EXTRACTED DATA =>
------------------------------------

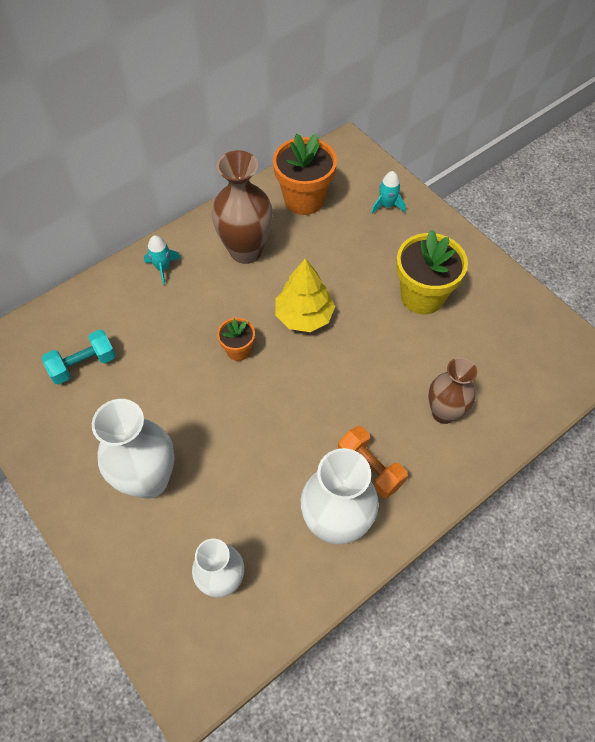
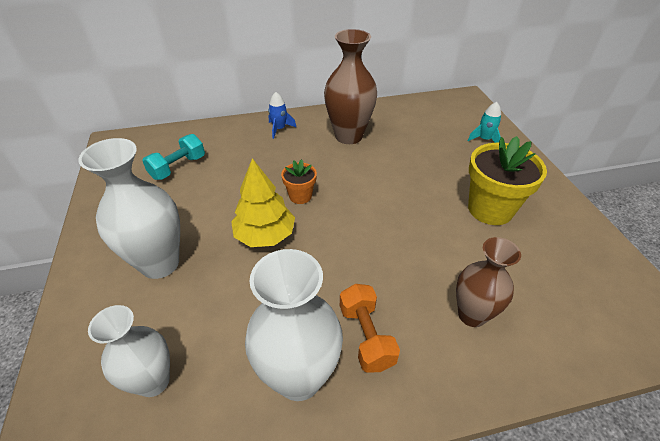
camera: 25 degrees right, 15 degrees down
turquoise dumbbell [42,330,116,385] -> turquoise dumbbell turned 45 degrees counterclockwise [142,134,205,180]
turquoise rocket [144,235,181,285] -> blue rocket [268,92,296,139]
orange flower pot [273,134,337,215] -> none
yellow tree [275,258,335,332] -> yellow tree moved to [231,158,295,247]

------------------------------------

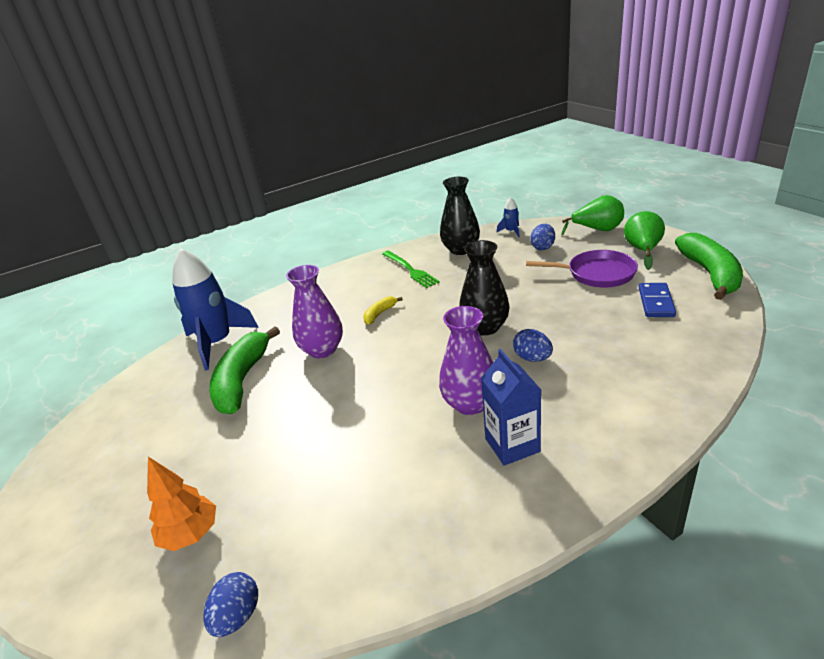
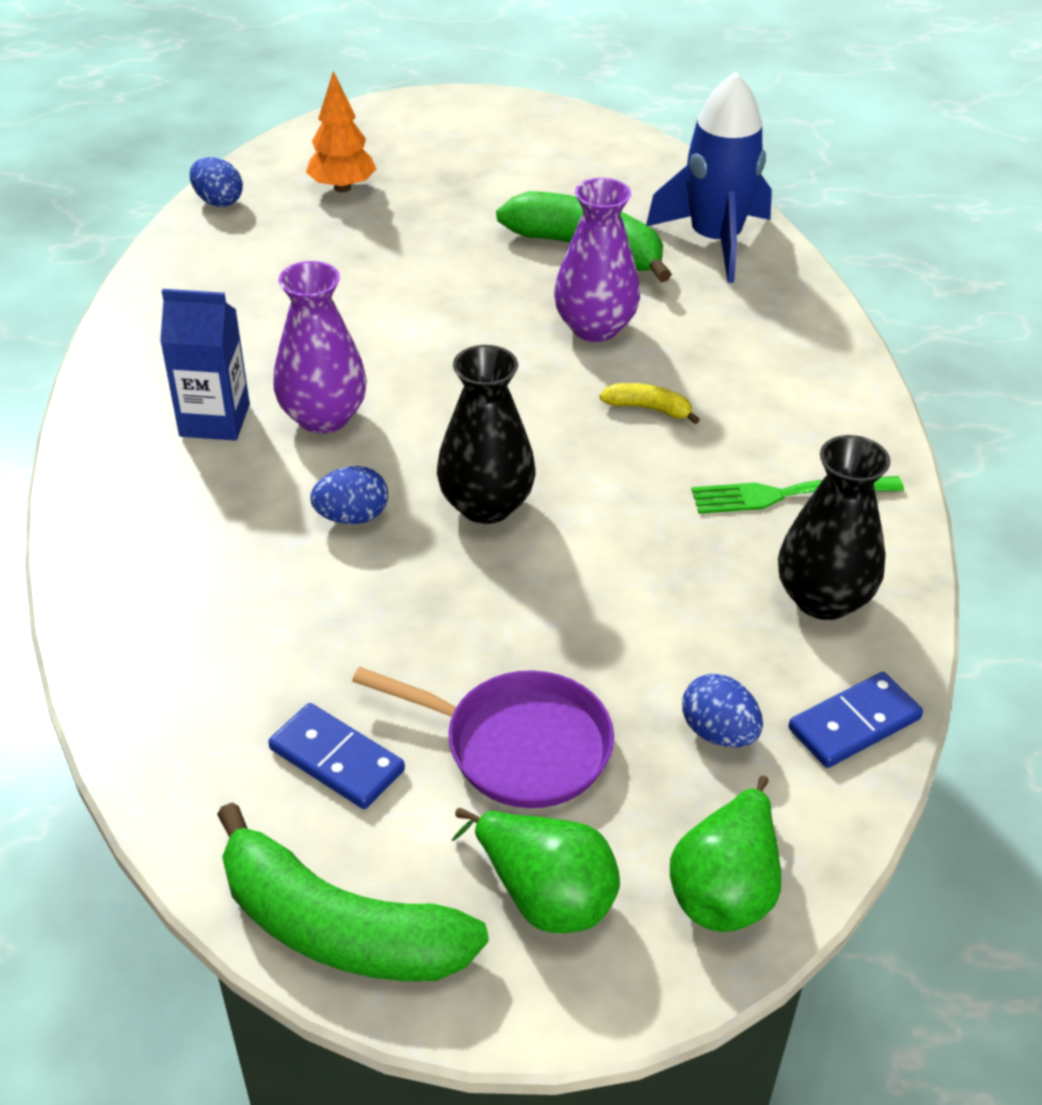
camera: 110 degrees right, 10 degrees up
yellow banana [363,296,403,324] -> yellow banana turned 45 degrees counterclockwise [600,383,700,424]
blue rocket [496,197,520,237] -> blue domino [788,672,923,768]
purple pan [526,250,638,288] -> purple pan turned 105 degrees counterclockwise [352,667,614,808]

------------------------------------

ASSIGNED TASK => Return exactly, and only, the lines above starting at the line that contains "camera: 25 degrees right, 15 degrees down" and ending at the line that contains "yellow tree [275,258,335,332]".

PROBLEM SOLUTION =>
camera: 25 degrees right, 15 degrees down
turquoise dumbbell [42,330,116,385] -> turquoise dumbbell turned 45 degrees counterclockwise [142,134,205,180]
turquoise rocket [144,235,181,285] -> blue rocket [268,92,296,139]
orange flower pot [273,134,337,215] -> none
yellow tree [275,258,335,332] -> yellow tree moved to [231,158,295,247]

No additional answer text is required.